_DESCRIPTION OF THE TASK_
Return each line in the records below that includes "plate".

_INFORMATION GIVEN_
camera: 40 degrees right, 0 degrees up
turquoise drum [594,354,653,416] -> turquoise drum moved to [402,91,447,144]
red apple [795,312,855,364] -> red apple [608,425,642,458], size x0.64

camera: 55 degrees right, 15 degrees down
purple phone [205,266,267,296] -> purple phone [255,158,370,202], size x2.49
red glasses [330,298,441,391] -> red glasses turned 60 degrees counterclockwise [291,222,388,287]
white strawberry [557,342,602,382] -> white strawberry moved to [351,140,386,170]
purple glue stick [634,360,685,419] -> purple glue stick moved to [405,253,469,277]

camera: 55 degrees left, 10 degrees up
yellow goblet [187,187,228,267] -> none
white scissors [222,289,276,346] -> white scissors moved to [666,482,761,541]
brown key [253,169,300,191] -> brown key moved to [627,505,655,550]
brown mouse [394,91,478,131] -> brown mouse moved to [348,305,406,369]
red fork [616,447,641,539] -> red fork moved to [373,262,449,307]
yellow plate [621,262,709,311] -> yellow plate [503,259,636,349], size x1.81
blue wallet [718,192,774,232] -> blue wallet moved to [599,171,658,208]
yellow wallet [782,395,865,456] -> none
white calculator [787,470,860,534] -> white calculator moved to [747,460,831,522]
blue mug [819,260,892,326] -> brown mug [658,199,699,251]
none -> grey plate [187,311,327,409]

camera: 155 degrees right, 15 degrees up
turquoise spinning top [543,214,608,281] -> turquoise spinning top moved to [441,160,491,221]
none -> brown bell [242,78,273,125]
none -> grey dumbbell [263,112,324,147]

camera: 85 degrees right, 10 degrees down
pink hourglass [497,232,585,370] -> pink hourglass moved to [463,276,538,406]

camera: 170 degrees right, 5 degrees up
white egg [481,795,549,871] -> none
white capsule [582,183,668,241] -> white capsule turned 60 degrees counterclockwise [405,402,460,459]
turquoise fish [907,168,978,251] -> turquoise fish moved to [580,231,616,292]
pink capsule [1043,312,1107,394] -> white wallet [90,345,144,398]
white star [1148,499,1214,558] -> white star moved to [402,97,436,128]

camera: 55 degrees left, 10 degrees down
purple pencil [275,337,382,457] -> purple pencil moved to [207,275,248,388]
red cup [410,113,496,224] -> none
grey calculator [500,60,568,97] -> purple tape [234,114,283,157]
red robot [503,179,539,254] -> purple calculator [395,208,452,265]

_WRITTEN SOLUTION_
yellow plate [621,262,709,311] -> yellow plate [503,259,636,349], size x1.81
none -> grey plate [187,311,327,409]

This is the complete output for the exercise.